▶ **PROVIDED DATA**:
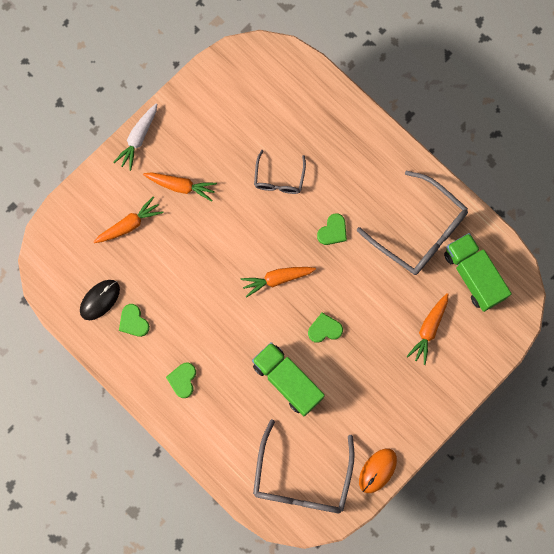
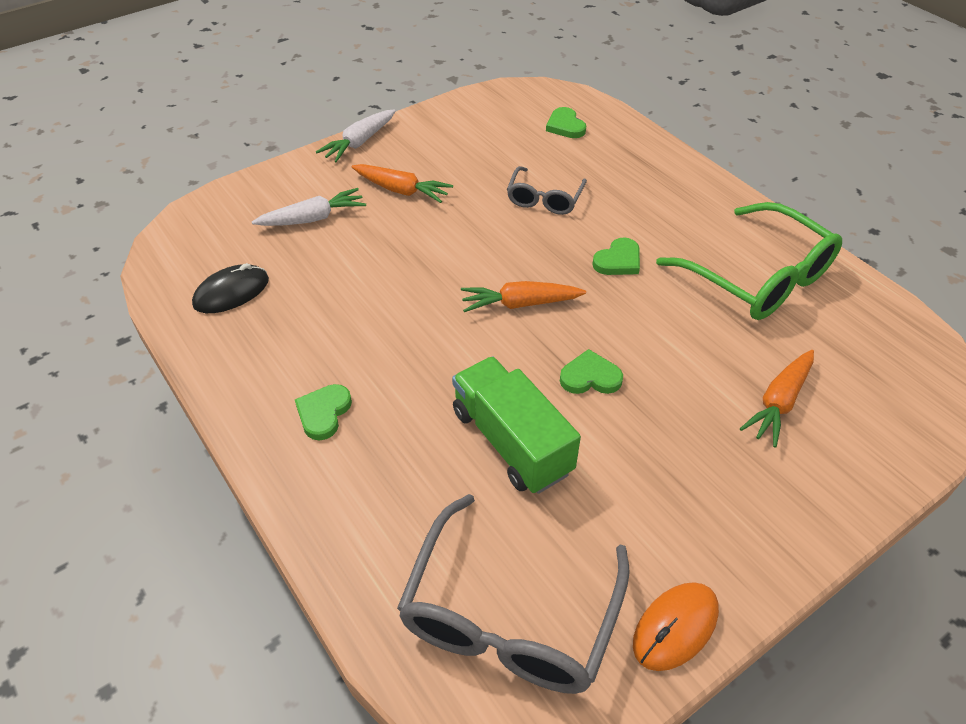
camera: 10 degrees right, 30 degrees down
(129, 225) = (313, 218): orange carrot -> white carrot
(133, 322) = (272, 325): green heart -> green heart (565, 126)
(420, 231) = (758, 277): grey glasses -> green glasses
(473, 275) = (854, 341): green truck -> none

▶ **ABOUT THIS EXERCISE**: For this data, state how many lines include the word "green", with nothing added.

▶ **REPLY TO THE EXERCISE**: 3